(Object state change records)
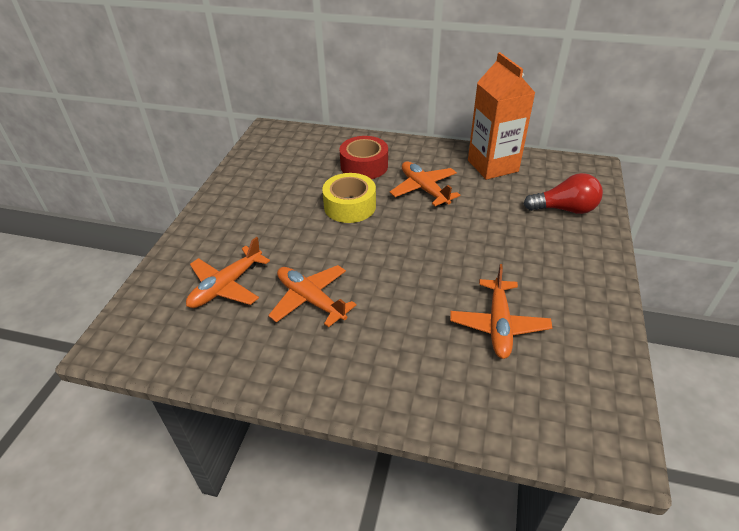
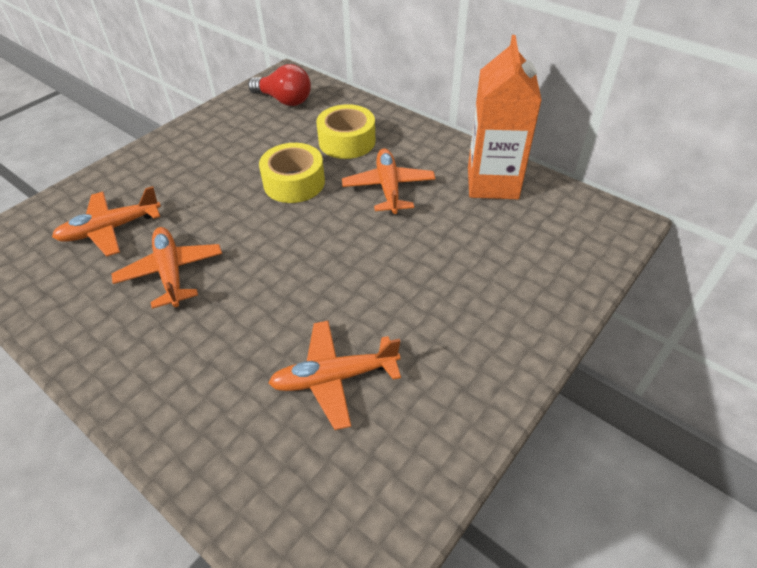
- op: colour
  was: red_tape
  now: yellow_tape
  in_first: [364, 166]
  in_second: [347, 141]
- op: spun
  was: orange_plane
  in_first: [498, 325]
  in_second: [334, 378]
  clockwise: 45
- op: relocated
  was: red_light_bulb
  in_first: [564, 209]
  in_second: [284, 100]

§ **Required work**
Repeat, word for word, each of the records, omitting any image they hold.

§ **Response to this task**
- op: colour
  was: red_tape
  now: yellow_tape
  in_first: [364, 166]
  in_second: [347, 141]
- op: spun
  was: orange_plane
  in_first: [498, 325]
  in_second: [334, 378]
  clockwise: 45
- op: relocated
  was: red_light_bulb
  in_first: [564, 209]
  in_second: [284, 100]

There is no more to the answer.